Dataset records
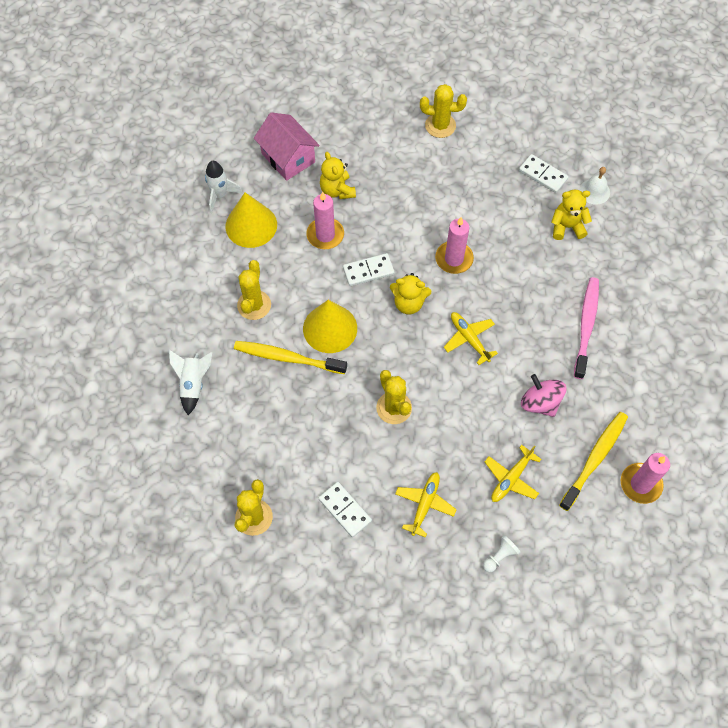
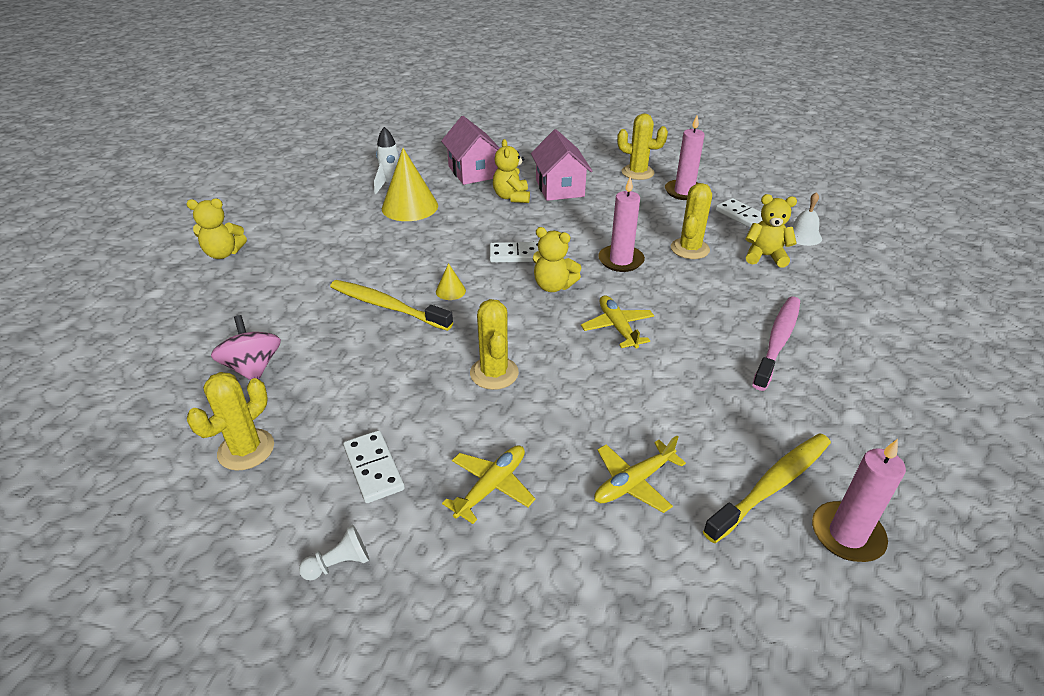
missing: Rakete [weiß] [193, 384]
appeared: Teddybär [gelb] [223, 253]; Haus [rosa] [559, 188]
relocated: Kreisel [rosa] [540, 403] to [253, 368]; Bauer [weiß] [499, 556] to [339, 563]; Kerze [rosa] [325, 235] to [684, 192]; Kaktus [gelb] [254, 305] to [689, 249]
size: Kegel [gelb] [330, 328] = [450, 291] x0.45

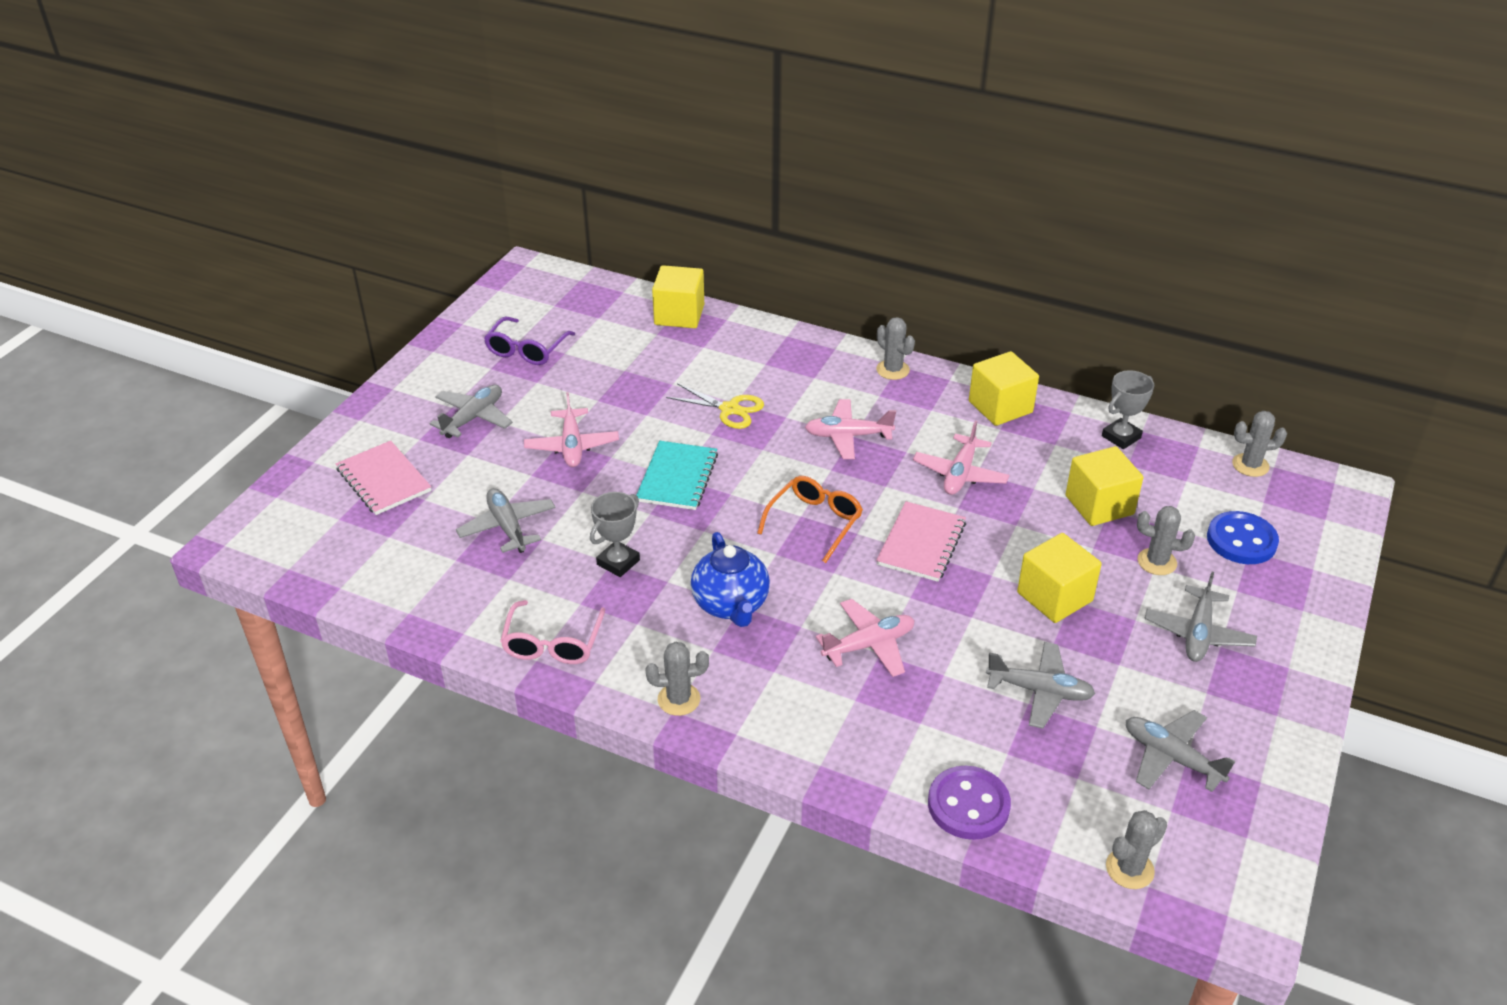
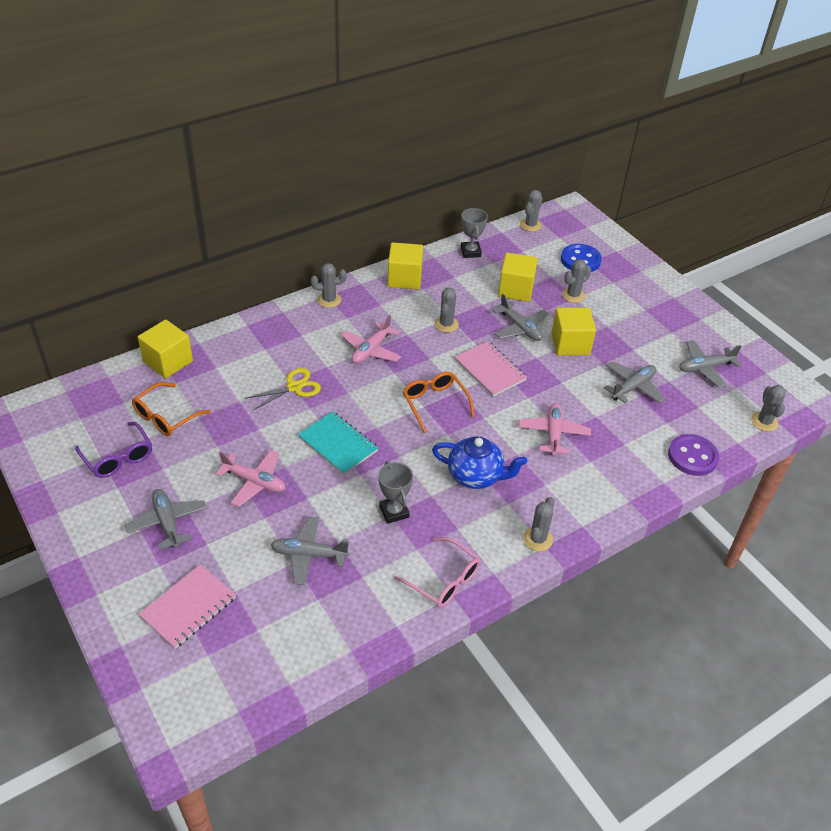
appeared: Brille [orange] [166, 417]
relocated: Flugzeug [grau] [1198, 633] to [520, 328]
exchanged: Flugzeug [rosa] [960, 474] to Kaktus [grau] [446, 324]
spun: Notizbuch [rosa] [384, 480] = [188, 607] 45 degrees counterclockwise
==
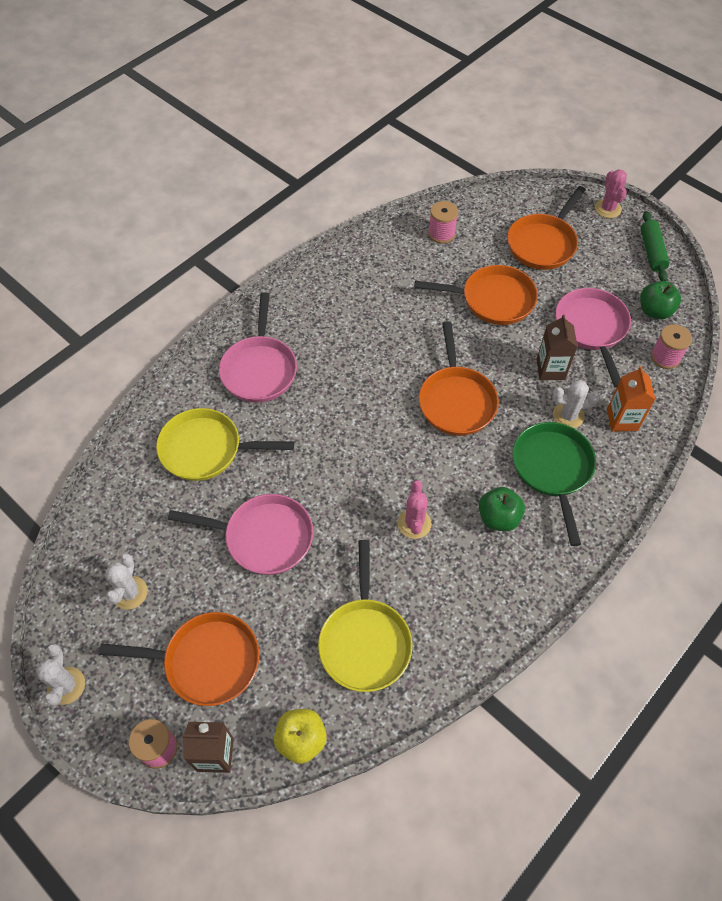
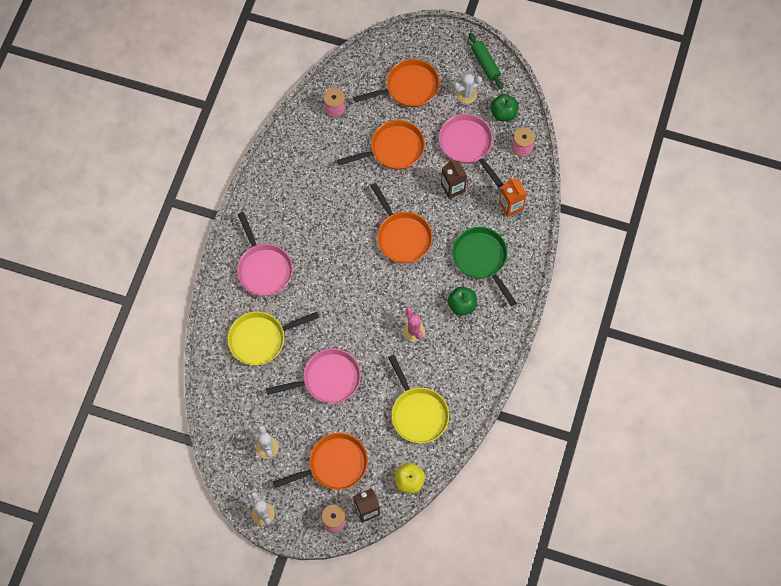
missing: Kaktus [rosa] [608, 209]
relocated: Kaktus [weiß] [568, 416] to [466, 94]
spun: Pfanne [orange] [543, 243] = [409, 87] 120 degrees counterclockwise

Required action
In the material above, find the line containing "missing: Rakete [weiß] [193, 384]" and the line containing "relocated: Kreisel [rosa]", then write out exactly those two lines and every line between them, and nothing more.

Exercise response
missing: Rakete [weiß] [193, 384]
appeared: Teddybär [gelb] [223, 253]; Haus [rosa] [559, 188]
relocated: Kreisel [rosa] [540, 403] to [253, 368]; Bauer [weiß] [499, 556] to [339, 563]; Kerze [rosa] [325, 235] to [684, 192]; Kaktus [gelb] [254, 305] to [689, 249]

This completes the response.